- _WHAT YOU HAVE TO DO_:
Rewrite the records below with "centreline" replaced by "centerline" wherever it appears, keeping every other line the same. Omit the pictures from your copy.

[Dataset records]
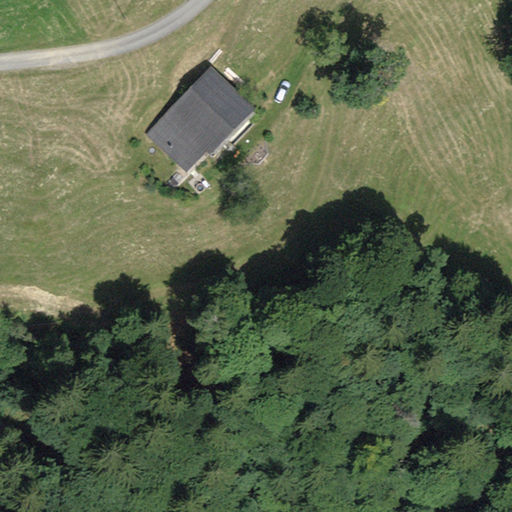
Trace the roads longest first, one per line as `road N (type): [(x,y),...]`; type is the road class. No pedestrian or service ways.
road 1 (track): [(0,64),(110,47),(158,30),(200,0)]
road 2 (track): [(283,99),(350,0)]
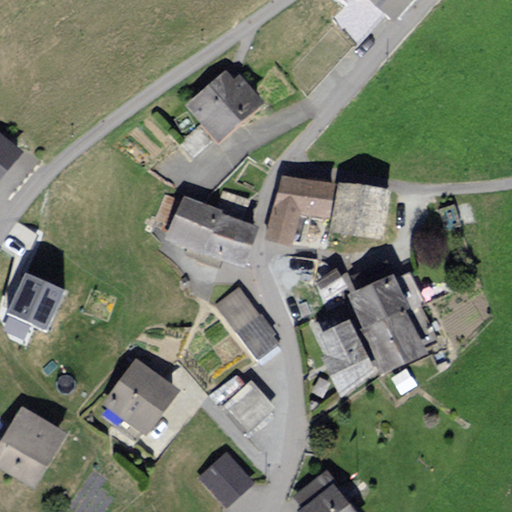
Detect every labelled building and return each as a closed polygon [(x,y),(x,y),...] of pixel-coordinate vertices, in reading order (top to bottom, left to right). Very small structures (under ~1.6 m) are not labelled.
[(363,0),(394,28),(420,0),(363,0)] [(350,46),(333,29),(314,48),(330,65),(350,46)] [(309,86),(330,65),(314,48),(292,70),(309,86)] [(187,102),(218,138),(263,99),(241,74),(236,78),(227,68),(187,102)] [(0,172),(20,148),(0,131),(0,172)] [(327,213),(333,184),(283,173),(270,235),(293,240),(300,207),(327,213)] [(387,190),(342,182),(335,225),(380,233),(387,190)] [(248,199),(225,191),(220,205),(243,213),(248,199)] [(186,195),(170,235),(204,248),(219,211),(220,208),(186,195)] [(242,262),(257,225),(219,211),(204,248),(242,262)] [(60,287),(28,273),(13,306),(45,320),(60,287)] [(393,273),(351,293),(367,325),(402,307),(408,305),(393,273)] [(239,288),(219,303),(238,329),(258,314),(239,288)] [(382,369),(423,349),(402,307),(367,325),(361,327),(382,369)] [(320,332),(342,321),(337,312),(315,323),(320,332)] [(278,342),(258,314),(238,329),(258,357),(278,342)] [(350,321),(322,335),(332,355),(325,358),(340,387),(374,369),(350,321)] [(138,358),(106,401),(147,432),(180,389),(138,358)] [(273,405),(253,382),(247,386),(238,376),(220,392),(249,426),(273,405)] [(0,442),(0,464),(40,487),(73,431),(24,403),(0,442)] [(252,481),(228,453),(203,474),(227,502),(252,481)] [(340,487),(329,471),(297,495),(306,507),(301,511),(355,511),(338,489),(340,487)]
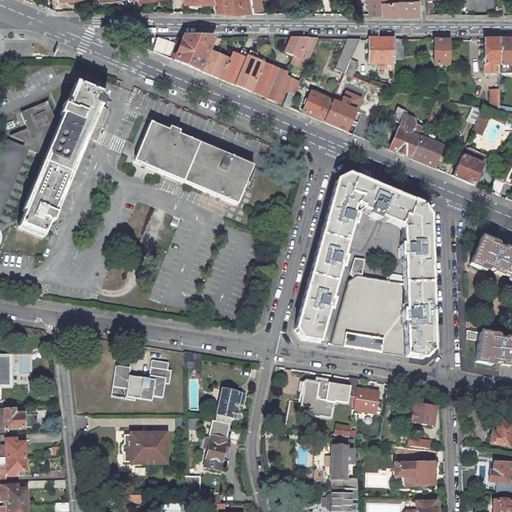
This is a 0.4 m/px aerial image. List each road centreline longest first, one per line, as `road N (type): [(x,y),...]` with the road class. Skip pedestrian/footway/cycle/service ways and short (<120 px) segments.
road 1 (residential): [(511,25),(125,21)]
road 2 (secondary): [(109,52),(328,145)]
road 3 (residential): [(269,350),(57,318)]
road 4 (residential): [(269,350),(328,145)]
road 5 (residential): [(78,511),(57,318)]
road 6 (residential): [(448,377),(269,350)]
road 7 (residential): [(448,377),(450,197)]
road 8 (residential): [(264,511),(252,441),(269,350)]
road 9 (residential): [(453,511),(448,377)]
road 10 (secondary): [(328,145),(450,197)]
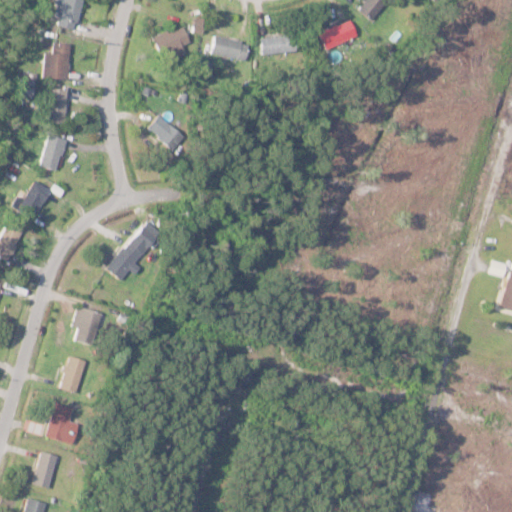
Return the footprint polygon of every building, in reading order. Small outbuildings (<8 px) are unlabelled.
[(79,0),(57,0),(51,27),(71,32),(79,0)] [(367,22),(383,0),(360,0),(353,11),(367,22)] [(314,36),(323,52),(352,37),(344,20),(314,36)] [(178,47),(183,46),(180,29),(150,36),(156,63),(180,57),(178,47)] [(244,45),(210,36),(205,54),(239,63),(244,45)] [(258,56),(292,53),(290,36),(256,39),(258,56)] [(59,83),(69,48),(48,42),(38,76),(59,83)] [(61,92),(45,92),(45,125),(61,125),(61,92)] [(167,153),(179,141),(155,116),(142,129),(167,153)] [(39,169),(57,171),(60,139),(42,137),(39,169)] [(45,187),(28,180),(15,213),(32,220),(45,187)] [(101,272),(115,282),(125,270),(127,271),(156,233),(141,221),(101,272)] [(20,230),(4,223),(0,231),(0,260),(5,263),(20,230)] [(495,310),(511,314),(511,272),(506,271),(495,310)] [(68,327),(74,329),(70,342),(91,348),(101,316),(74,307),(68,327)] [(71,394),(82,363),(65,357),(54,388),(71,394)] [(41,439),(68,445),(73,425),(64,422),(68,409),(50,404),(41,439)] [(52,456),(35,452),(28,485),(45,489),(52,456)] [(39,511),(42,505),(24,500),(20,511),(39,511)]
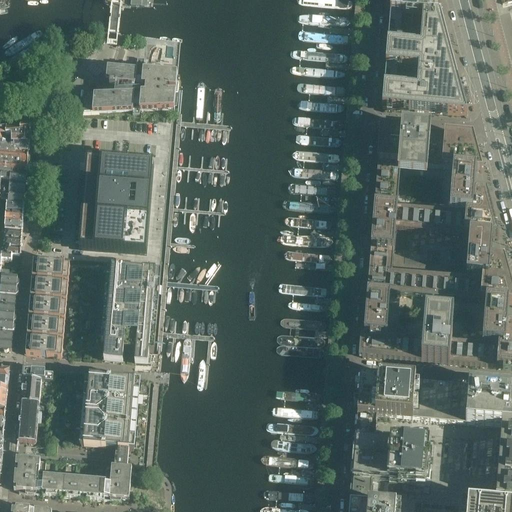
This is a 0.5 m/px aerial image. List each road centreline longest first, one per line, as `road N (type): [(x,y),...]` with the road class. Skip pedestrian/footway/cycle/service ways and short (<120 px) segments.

- _FINISHED EXERCISE_:
Trace the roads longest first, one per line as `road N (type): [(x,y),...]`; type is the road class. No pedestrian or service ways.
road 1 (track): [(0,64),(110,47),(158,30),(200,0)]
road 2 (track): [(283,99),(350,0)]
Detect every labelled building and return each as a closed polygon [(x,y),(x,y),...] of pixel-coordinate vertices, in reading order (top to bottom, left to right). Very small structures (under ~1.6 m) are not labelled.
[(363,0),(394,28),(420,0),(363,0)] [(350,46),(333,29),(314,48),(330,65),(350,46)] [(309,86),(330,65),(314,48),(292,70),(309,86)] [(187,102),(218,138),(263,99),(241,74),(236,78),(227,68),(187,102)] [(0,172),(20,148),(0,131),(0,172)] [(327,213),(333,184),(283,173),(270,235),(293,240),(300,207),(327,213)] [(387,190),(342,182),(335,225),(380,233),(387,190)] [(248,199),(225,191),(220,205),(243,213),(248,199)] [(186,195),(170,235),(204,248),(219,211),(220,208),(186,195)] [(242,262),(257,225),(219,211),(204,248),(242,262)] [(60,287),(28,273),(13,306),(45,320),(60,287)] [(393,273),(351,293),(367,325),(402,307),(408,305),(393,273)] [(239,288),(219,303),(238,329),(258,314),(239,288)] [(382,369),(423,349),(402,307),(367,325),(361,327),(382,369)] [(320,332),(342,321),(337,312),(315,323),(320,332)] [(278,342),(258,314),(238,329),(258,357),(278,342)] [(350,321),(322,335),(332,355),(325,358),(340,387),(374,369),(350,321)] [(138,358),(106,401),(147,432),(180,389),(138,358)] [(273,405),(253,382),(247,386),(238,376),(220,392),(249,426),(273,405)] [(0,442),(0,464),(40,487),(73,431),(24,403),(0,442)] [(252,481),(228,453),(203,474),(227,502),(252,481)] [(340,487),(329,471),(297,495),(306,507),(301,511),(355,511),(338,489),(340,487)]
This is a 0.4 m/px aerial image. List each road centerline longest first, one per line, as `road N (type): [(x,y),...]` with the road class. Skip pedestrian/footway/cycle/service ways and short (<120 px) segments.
road 1 (residential): [(511,25),(125,21)]
road 2 (secondary): [(109,52),(328,145)]
road 3 (residential): [(269,350),(57,318)]
road 4 (residential): [(269,350),(328,145)]
road 5 (residential): [(78,511),(57,318)]
road 6 (residential): [(448,377),(269,350)]
road 7 (residential): [(448,377),(450,197)]
road 8 (residential): [(264,511),(252,441),(269,350)]
road 9 (residential): [(453,511),(448,377)]
road 10 (secondary): [(328,145),(450,197)]
Return the footprint polygon of every building, in reading order. Small outbuildings (<8 px) are unlabelled.
[(79,0),(57,0),(51,27),(71,32),(79,0)] [(367,22),(383,0),(360,0),(353,11),(367,22)] [(314,36),(323,52),(352,37),(344,20),(314,36)] [(178,47),(183,46),(180,29),(150,36),(156,63),(180,57),(178,47)] [(244,45),(210,36),(205,54),(239,63),(244,45)] [(258,56),(292,53),(290,36),(256,39),(258,56)] [(59,83),(69,48),(48,42),(38,76),(59,83)] [(61,92),(45,92),(45,125),(61,125),(61,92)] [(167,153),(179,141),(155,116),(142,129),(167,153)] [(39,169),(57,171),(60,139),(42,137),(39,169)] [(45,187),(28,180),(15,213),(32,220),(45,187)] [(101,272),(115,282),(125,270),(127,271),(156,233),(141,221),(101,272)] [(20,230),(4,223),(0,231),(0,260),(5,263),(20,230)] [(495,310),(511,314),(511,272),(506,271),(495,310)] [(68,327),(74,329),(70,342),(91,348),(101,316),(74,307),(68,327)] [(71,394),(82,363),(65,357),(54,388),(71,394)] [(41,439),(68,445),(73,425),(64,422),(68,409),(50,404),(41,439)] [(52,456),(35,452),(28,485),(45,489),(52,456)] [(39,511),(42,505),(24,500),(20,511),(39,511)]
This is a 0.5 m/px aerial image. List each road centerline longest first, one per line, as `road N (type): [(x,y),...]` with the road class. Skip pedestrian/footway/cycle/service ways and short (<120 px) segments.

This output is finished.